EXERCISE OBJECTIVE >>
Below is a listing. Set down exactly the lines from the one containing "camera: 45 degrees left, 10 degrees up" through the one containing "green mug [389,135,461,218]", both ends included, and leave out the rest.

SOURCE DATA >>
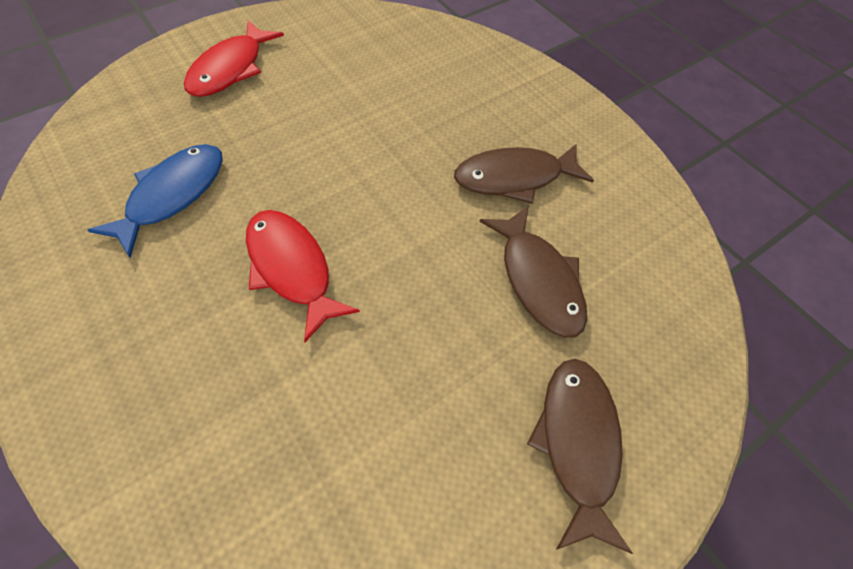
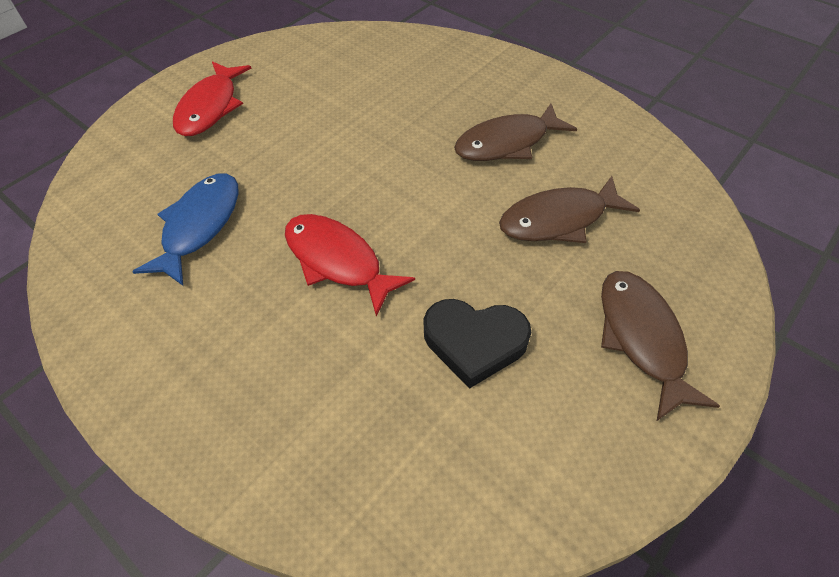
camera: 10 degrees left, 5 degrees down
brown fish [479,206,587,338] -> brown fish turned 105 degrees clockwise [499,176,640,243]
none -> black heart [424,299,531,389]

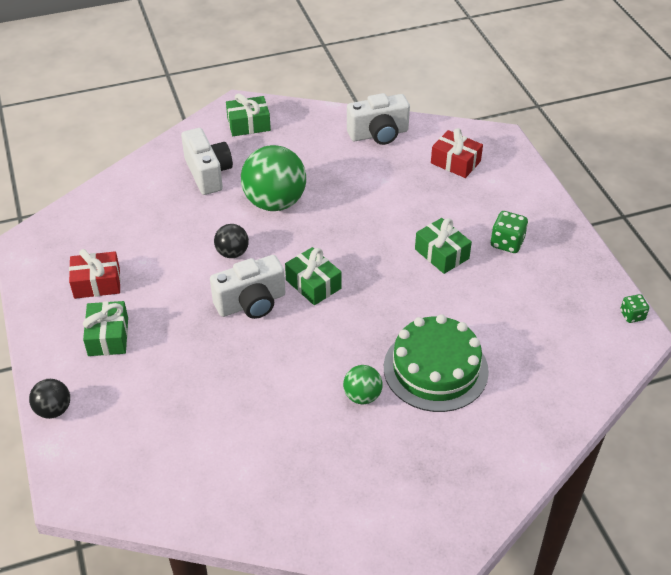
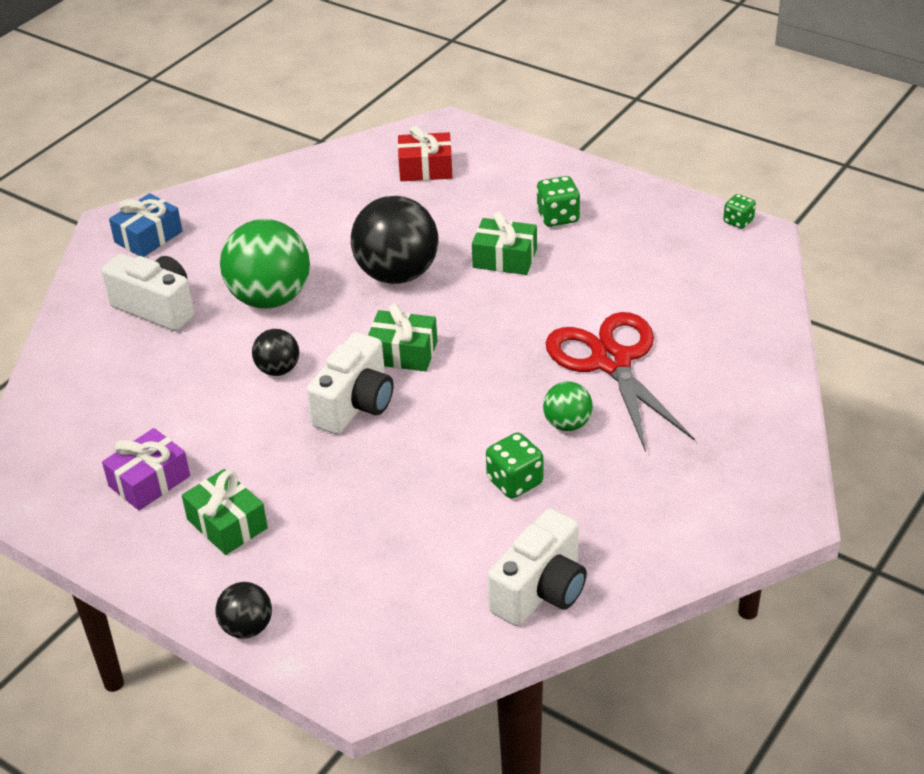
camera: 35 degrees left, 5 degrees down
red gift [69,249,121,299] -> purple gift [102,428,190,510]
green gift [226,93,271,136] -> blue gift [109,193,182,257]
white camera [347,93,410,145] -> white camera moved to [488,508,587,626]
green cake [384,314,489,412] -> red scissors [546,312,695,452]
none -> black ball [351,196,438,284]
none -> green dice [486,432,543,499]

--

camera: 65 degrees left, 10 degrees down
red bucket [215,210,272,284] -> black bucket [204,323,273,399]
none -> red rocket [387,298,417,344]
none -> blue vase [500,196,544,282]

---

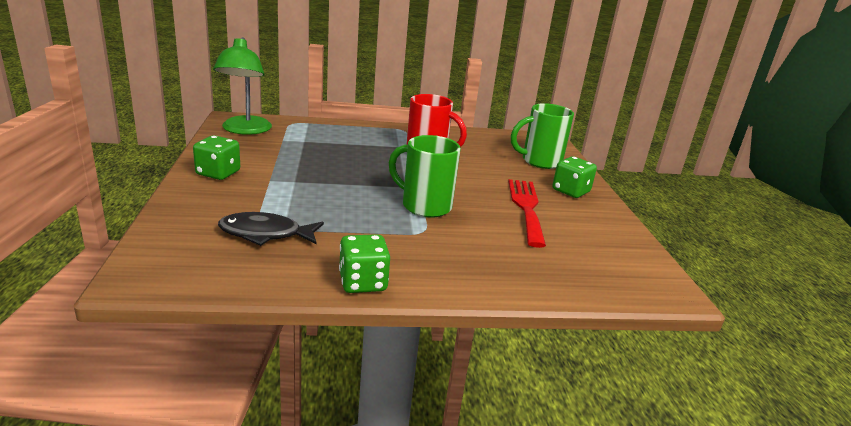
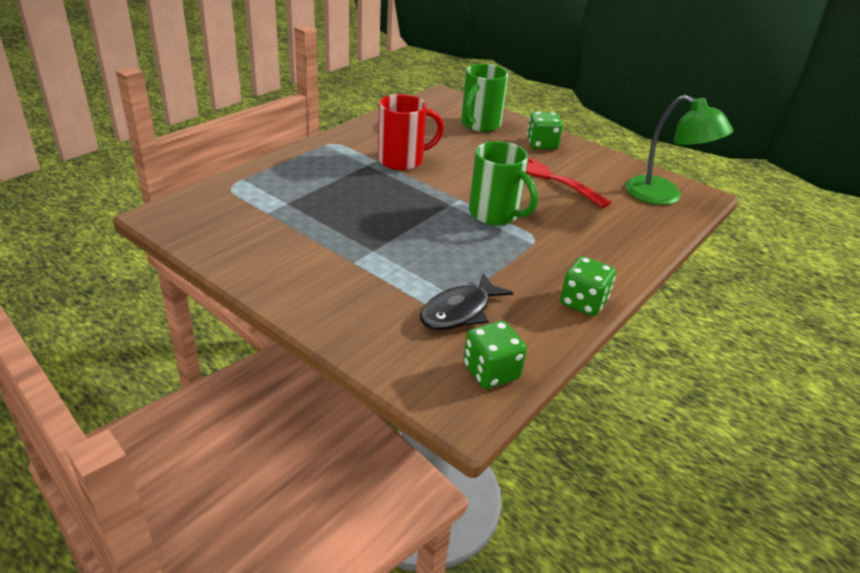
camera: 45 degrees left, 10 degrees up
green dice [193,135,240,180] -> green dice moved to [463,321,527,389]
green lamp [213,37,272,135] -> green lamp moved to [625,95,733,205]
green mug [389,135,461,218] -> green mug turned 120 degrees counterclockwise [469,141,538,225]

EXPECTED OUTPUT >>
camera: 45 degrees left, 10 degrees up
green dice [193,135,240,180] -> green dice moved to [463,321,527,389]
green lamp [213,37,272,135] -> green lamp moved to [625,95,733,205]
green mug [389,135,461,218] -> green mug turned 120 degrees counterclockwise [469,141,538,225]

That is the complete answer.